TASK DETAILS -> In the material below, the lines from the one containing "(248, 180) = (92, 382): red" through the one containing "(712, 531) = (808, 211): white" are to be given again exactly, ends included, and no others.

INPUT FOR THIS TASK ->
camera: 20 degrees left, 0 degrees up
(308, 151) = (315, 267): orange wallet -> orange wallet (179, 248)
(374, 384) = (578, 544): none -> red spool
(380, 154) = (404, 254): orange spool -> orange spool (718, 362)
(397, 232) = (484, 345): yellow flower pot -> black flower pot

...

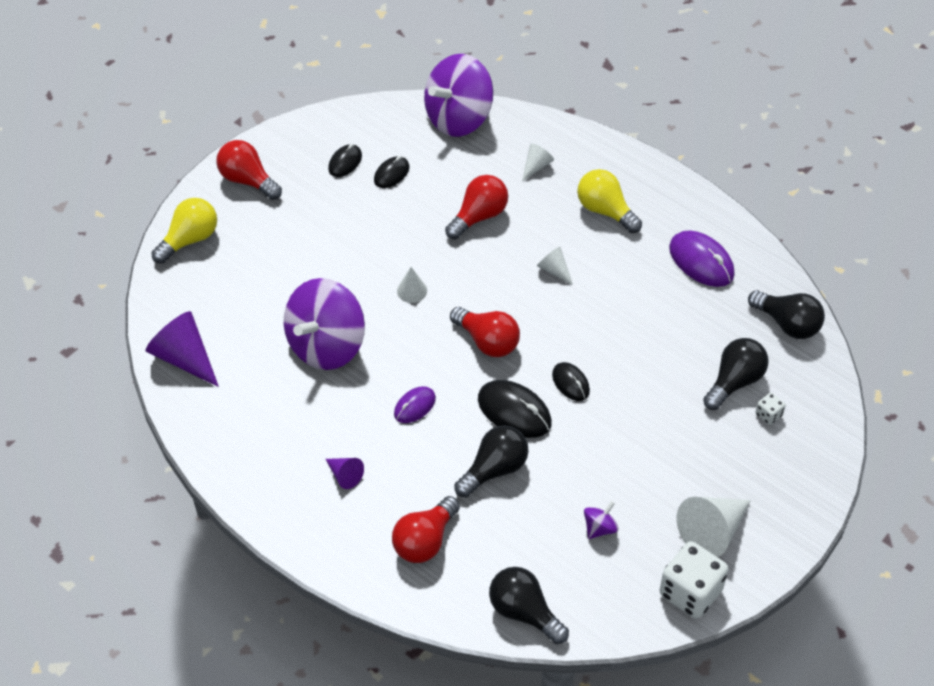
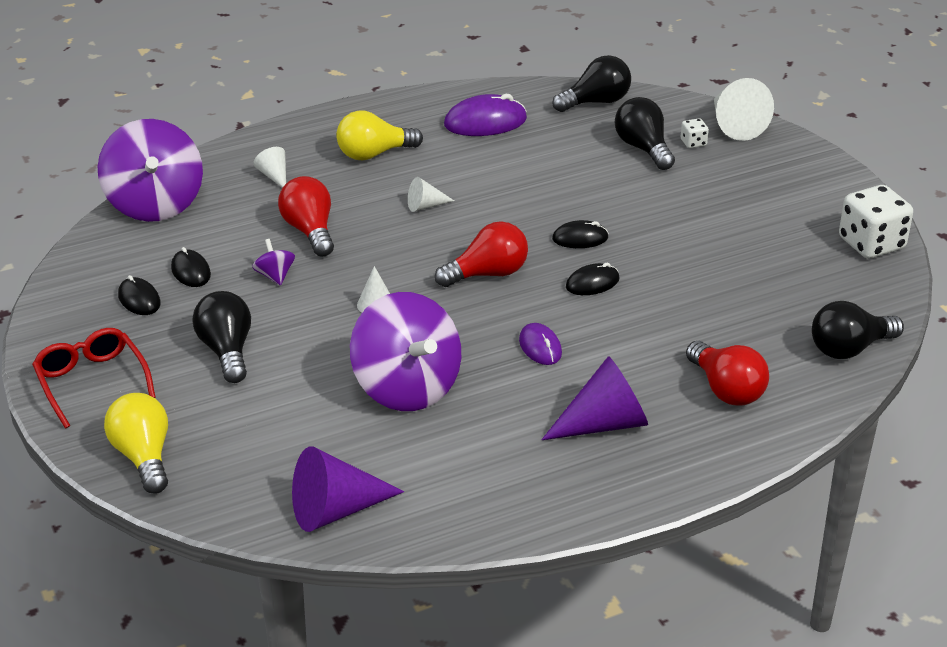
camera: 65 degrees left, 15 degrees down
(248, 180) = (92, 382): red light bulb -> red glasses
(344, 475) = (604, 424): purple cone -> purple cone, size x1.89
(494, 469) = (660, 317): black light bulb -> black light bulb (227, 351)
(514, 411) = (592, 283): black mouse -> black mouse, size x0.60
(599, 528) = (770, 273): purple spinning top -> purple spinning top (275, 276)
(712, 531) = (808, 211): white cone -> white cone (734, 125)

ANSWER AREA ->
(248, 180) = (92, 382): red light bulb -> red glasses
(344, 475) = (604, 424): purple cone -> purple cone, size x1.89
(494, 469) = (660, 317): black light bulb -> black light bulb (227, 351)
(514, 411) = (592, 283): black mouse -> black mouse, size x0.60
(599, 528) = (770, 273): purple spinning top -> purple spinning top (275, 276)
(712, 531) = (808, 211): white cone -> white cone (734, 125)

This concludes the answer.